— Records from a dataset —
▬▬▬
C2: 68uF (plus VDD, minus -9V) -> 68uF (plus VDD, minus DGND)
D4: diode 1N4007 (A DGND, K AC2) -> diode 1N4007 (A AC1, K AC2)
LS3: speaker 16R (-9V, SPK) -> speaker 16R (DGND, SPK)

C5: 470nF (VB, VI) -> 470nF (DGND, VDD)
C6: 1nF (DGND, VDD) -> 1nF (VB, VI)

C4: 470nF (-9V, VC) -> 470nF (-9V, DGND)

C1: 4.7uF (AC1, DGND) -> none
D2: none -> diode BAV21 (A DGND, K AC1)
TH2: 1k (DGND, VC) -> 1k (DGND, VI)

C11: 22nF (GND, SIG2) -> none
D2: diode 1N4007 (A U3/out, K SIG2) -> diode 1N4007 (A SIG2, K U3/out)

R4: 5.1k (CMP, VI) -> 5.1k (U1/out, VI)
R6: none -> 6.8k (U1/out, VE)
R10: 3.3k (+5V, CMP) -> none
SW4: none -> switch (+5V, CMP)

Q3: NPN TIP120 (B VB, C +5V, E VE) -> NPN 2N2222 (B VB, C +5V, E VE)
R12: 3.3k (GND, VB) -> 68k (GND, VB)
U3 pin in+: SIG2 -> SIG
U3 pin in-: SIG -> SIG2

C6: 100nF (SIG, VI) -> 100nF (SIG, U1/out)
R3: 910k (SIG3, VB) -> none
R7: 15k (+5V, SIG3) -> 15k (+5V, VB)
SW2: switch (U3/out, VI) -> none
▬▬▬
— WHAT TO PRODUCE —
Retype exactly, please, only the lines of the entries that run from the one containing "U3 pin in+: SIG2 -> SIG" to the last.

— REPLY TO THE EXERCISE —
U3 pin in+: SIG2 -> SIG
U3 pin in-: SIG -> SIG2

C6: 100nF (SIG, VI) -> 100nF (SIG, U1/out)
R3: 910k (SIG3, VB) -> none
R7: 15k (+5V, SIG3) -> 15k (+5V, VB)
SW2: switch (U3/out, VI) -> none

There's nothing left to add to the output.